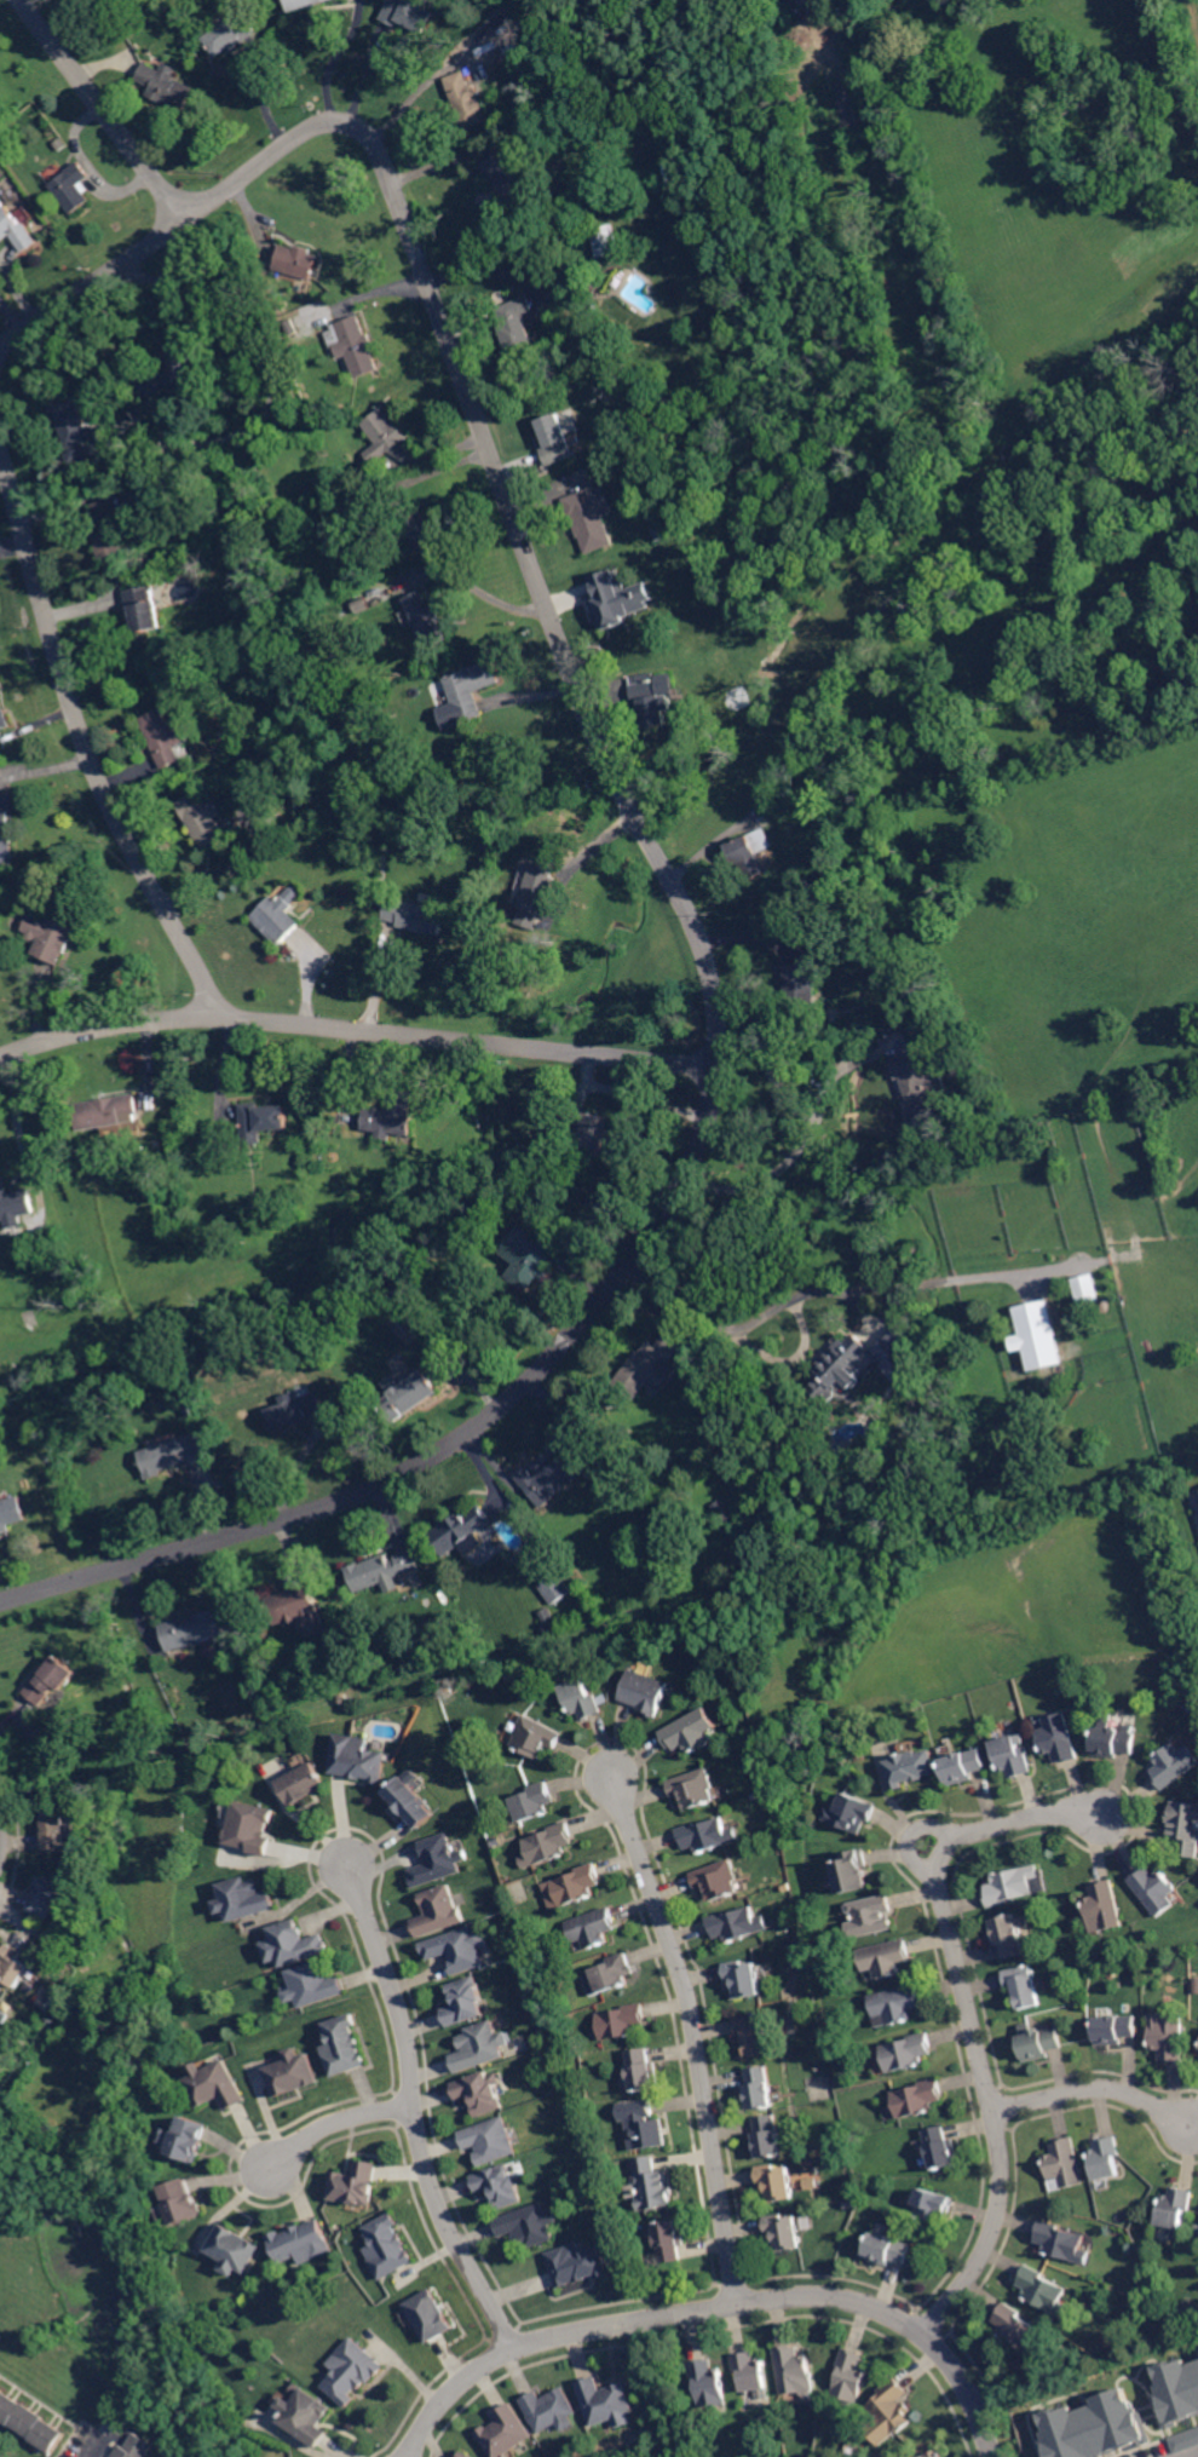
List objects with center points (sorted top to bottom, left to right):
building: (303, 3)
building: (409, 14)
building: (231, 34)
road: (334, 58)
building: (166, 85)
road: (417, 91)
building: (468, 101)
road: (104, 108)
building: (675, 170)
building: (72, 183)
building: (501, 184)
building: (15, 231)
building: (607, 240)
building: (299, 260)
road: (92, 283)
building: (516, 330)
building: (357, 346)
road: (275, 360)
building: (176, 367)
building: (75, 429)
building: (387, 437)
building: (556, 440)
building: (229, 476)
building: (141, 514)
building: (592, 518)
building: (108, 528)
building: (419, 531)
building: (753, 595)
building: (613, 603)
building: (149, 606)
building: (428, 620)
building: (472, 689)
building: (655, 698)
building: (4, 712)
building: (168, 736)
road: (86, 737)
building: (320, 807)
building: (209, 817)
building: (8, 830)
building: (840, 839)
building: (752, 853)
building: (538, 894)
building: (280, 915)
building: (415, 916)
building: (51, 938)
road: (702, 938)
building: (802, 985)
road: (357, 1029)
building: (918, 1085)
building: (107, 1110)
road: (16, 1112)
building: (391, 1116)
building: (263, 1119)
building: (595, 1134)
road: (802, 1147)
building: (503, 1156)
building: (15, 1203)
building: (533, 1264)
building: (1085, 1289)
building: (399, 1292)
road: (797, 1297)
building: (1039, 1333)
building: (898, 1359)
building: (651, 1366)
building: (839, 1370)
building: (408, 1393)
building: (297, 1408)
building: (196, 1410)
building: (178, 1453)
building: (813, 1458)
building: (551, 1479)
building: (724, 1510)
building: (12, 1512)
building: (462, 1527)
building: (677, 1548)
building: (383, 1568)
building: (553, 1588)
building: (299, 1604)
building: (551, 1620)
building: (194, 1627)
building: (456, 1647)
building: (52, 1680)
building: (644, 1692)
building: (580, 1699)
building: (691, 1732)
building: (535, 1737)
building: (1059, 1738)
building: (1112, 1740)
building: (1012, 1757)
building: (358, 1759)
building: (1173, 1764)
building: (964, 1766)
building: (910, 1768)
building: (303, 1784)
building: (695, 1788)
building: (410, 1802)
building: (533, 1802)
building: (849, 1812)
building: (1184, 1827)
building: (251, 1828)
building: (58, 1830)
building: (707, 1835)
road: (1, 1838)
building: (547, 1845)
building: (437, 1861)
building: (849, 1871)
building: (720, 1878)
building: (577, 1885)
building: (1011, 1885)
building: (1154, 1889)
building: (50, 1894)
building: (246, 1899)
building: (1103, 1905)
building: (439, 1912)
building: (869, 1916)
building: (735, 1923)
building: (593, 1928)
building: (1010, 1934)
building: (293, 1945)
building: (459, 1950)
building: (886, 1958)
building: (15, 1964)
building: (613, 1973)
building: (744, 1978)
building: (314, 1985)
building: (1023, 1986)
building: (1, 1994)
road: (965, 1998)
building: (465, 2002)
building: (896, 2003)
building: (84, 2008)
building: (5, 2013)
road: (691, 2016)
building: (625, 2020)
building: (1115, 2029)
building: (755, 2033)
building: (1169, 2037)
building: (1039, 2042)
building: (343, 2046)
building: (481, 2048)
building: (907, 2052)
building: (644, 2070)
building: (294, 2074)
building: (93, 2086)
building: (216, 2086)
building: (759, 2088)
road: (1097, 2088)
road: (411, 2091)
building: (115, 2092)
building: (481, 2094)
building: (80, 2095)
building: (918, 2097)
building: (60, 2115)
building: (647, 2122)
road: (316, 2129)
building: (764, 2137)
building: (188, 2140)
building: (491, 2141)
building: (941, 2148)
building: (1105, 2158)
building: (1064, 2163)
building: (657, 2182)
building: (774, 2182)
building: (810, 2183)
building: (356, 2185)
building: (500, 2186)
building: (180, 2203)
building: (933, 2204)
building: (1175, 2207)
building: (531, 2226)
building: (785, 2232)
building: (674, 2240)
building: (302, 2242)
building: (1061, 2242)
building: (388, 2248)
building: (892, 2248)
building: (235, 2251)
building: (578, 2265)
building: (1044, 2291)
road: (714, 2309)
building: (430, 2317)
building: (1017, 2330)
building: (793, 2368)
building: (754, 2370)
building: (353, 2372)
building: (854, 2375)
building: (708, 2382)
building: (1182, 2386)
building: (607, 2403)
building: (551, 2411)
building: (892, 2411)
building: (305, 2416)
building: (30, 2419)
building: (1092, 2426)
building: (506, 2432)
building: (1185, 2439)
road: (103, 2441)
building: (132, 2450)
road: (1183, 2452)
building: (934, 2453)
building: (466, 2455)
★ ★ ★
• _Your assignment_
Each line above must be set down exactly, though no picture should be carried over.

• _Result for this exercise_
List objects with center points (sorted top to bottom, left to right):
building: (303, 3)
building: (409, 14)
building: (231, 34)
road: (334, 58)
building: (166, 85)
road: (417, 91)
building: (468, 101)
road: (104, 108)
building: (675, 170)
building: (72, 183)
building: (501, 184)
building: (15, 231)
building: (607, 240)
building: (299, 260)
road: (92, 283)
building: (516, 330)
building: (357, 346)
road: (275, 360)
building: (176, 367)
building: (75, 429)
building: (387, 437)
building: (556, 440)
building: (229, 476)
building: (141, 514)
building: (592, 518)
building: (108, 528)
building: (419, 531)
building: (753, 595)
building: (613, 603)
building: (149, 606)
building: (428, 620)
building: (472, 689)
building: (655, 698)
building: (4, 712)
building: (168, 736)
road: (86, 737)
building: (320, 807)
building: (209, 817)
building: (8, 830)
building: (840, 839)
building: (752, 853)
building: (538, 894)
building: (280, 915)
building: (415, 916)
building: (51, 938)
road: (702, 938)
building: (802, 985)
road: (357, 1029)
building: (918, 1085)
building: (107, 1110)
road: (16, 1112)
building: (391, 1116)
building: (263, 1119)
building: (595, 1134)
road: (802, 1147)
building: (503, 1156)
building: (15, 1203)
building: (533, 1264)
building: (1085, 1289)
building: (399, 1292)
road: (797, 1297)
building: (1039, 1333)
building: (898, 1359)
building: (651, 1366)
building: (839, 1370)
building: (408, 1393)
building: (297, 1408)
building: (196, 1410)
building: (178, 1453)
building: (813, 1458)
building: (551, 1479)
building: (724, 1510)
building: (12, 1512)
building: (462, 1527)
building: (677, 1548)
building: (383, 1568)
building: (553, 1588)
building: (299, 1604)
building: (551, 1620)
building: (194, 1627)
building: (456, 1647)
building: (52, 1680)
building: (644, 1692)
building: (580, 1699)
building: (691, 1732)
building: (535, 1737)
building: (1059, 1738)
building: (1112, 1740)
building: (1012, 1757)
building: (358, 1759)
building: (1173, 1764)
building: (964, 1766)
building: (910, 1768)
building: (303, 1784)
building: (695, 1788)
building: (410, 1802)
building: (533, 1802)
building: (849, 1812)
building: (1184, 1827)
building: (251, 1828)
building: (58, 1830)
building: (707, 1835)
road: (1, 1838)
building: (547, 1845)
building: (437, 1861)
building: (849, 1871)
building: (720, 1878)
building: (577, 1885)
building: (1011, 1885)
building: (1154, 1889)
building: (50, 1894)
building: (246, 1899)
building: (1103, 1905)
building: (439, 1912)
building: (869, 1916)
building: (735, 1923)
building: (593, 1928)
building: (1010, 1934)
building: (293, 1945)
building: (459, 1950)
building: (886, 1958)
building: (15, 1964)
building: (613, 1973)
building: (744, 1978)
building: (314, 1985)
building: (1023, 1986)
building: (1, 1994)
road: (965, 1998)
building: (465, 2002)
building: (896, 2003)
building: (84, 2008)
building: (5, 2013)
road: (691, 2016)
building: (625, 2020)
building: (1115, 2029)
building: (755, 2033)
building: (1169, 2037)
building: (1039, 2042)
building: (343, 2046)
building: (481, 2048)
building: (907, 2052)
building: (644, 2070)
building: (294, 2074)
building: (93, 2086)
building: (216, 2086)
building: (759, 2088)
road: (1097, 2088)
road: (411, 2091)
building: (115, 2092)
building: (481, 2094)
building: (80, 2095)
building: (918, 2097)
building: (60, 2115)
building: (647, 2122)
road: (316, 2129)
building: (764, 2137)
building: (188, 2140)
building: (491, 2141)
building: (941, 2148)
building: (1105, 2158)
building: (1064, 2163)
building: (657, 2182)
building: (774, 2182)
building: (810, 2183)
building: (356, 2185)
building: (500, 2186)
building: (180, 2203)
building: (933, 2204)
building: (1175, 2207)
building: (531, 2226)
building: (785, 2232)
building: (674, 2240)
building: (302, 2242)
building: (1061, 2242)
building: (388, 2248)
building: (892, 2248)
building: (235, 2251)
building: (578, 2265)
building: (1044, 2291)
road: (714, 2309)
building: (430, 2317)
building: (1017, 2330)
building: (793, 2368)
building: (754, 2370)
building: (353, 2372)
building: (854, 2375)
building: (708, 2382)
building: (1182, 2386)
building: (607, 2403)
building: (551, 2411)
building: (892, 2411)
building: (305, 2416)
building: (30, 2419)
building: (1092, 2426)
building: (506, 2432)
building: (1185, 2439)
road: (103, 2441)
building: (132, 2450)
road: (1183, 2452)
building: (934, 2453)
building: (466, 2455)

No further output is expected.